Wherever the word "carrot" turns up in a line of the entries, copy that line.

*** Begin section ***

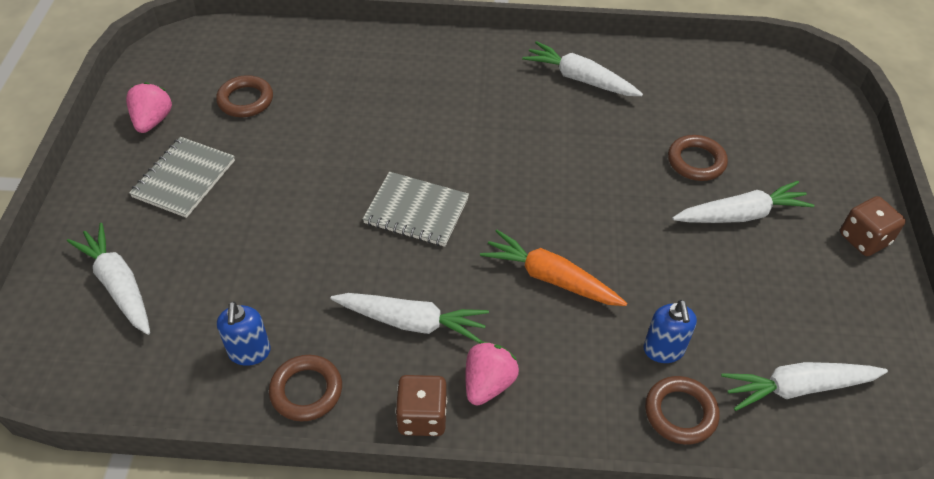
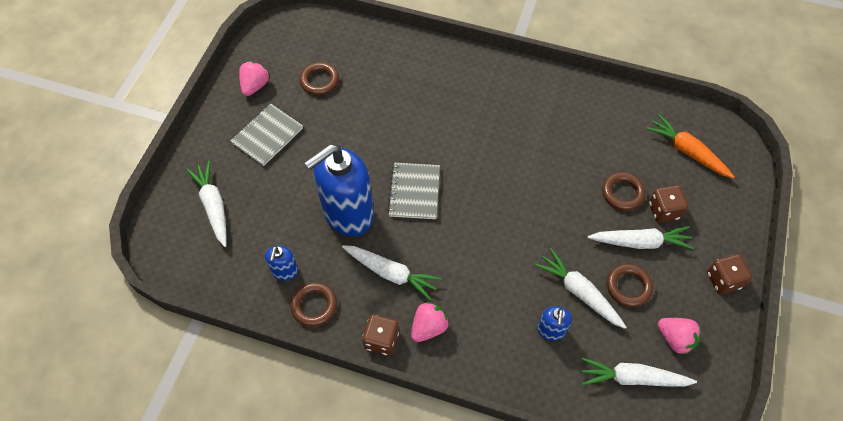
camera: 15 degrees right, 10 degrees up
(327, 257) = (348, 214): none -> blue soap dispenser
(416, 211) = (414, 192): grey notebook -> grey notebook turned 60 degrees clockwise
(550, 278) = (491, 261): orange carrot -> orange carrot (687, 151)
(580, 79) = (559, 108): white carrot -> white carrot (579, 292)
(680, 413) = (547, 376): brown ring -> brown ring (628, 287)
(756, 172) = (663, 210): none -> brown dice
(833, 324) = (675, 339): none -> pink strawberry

*** End section ***
*** Begin section ***

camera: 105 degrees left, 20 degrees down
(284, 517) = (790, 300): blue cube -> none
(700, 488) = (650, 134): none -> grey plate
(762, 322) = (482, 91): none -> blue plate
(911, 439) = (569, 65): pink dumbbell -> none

*** End section ***

#### RESPONSE AREA
(550, 278) = (491, 261): orange carrot -> orange carrot (687, 151)
(580, 79) = (559, 108): white carrot -> white carrot (579, 292)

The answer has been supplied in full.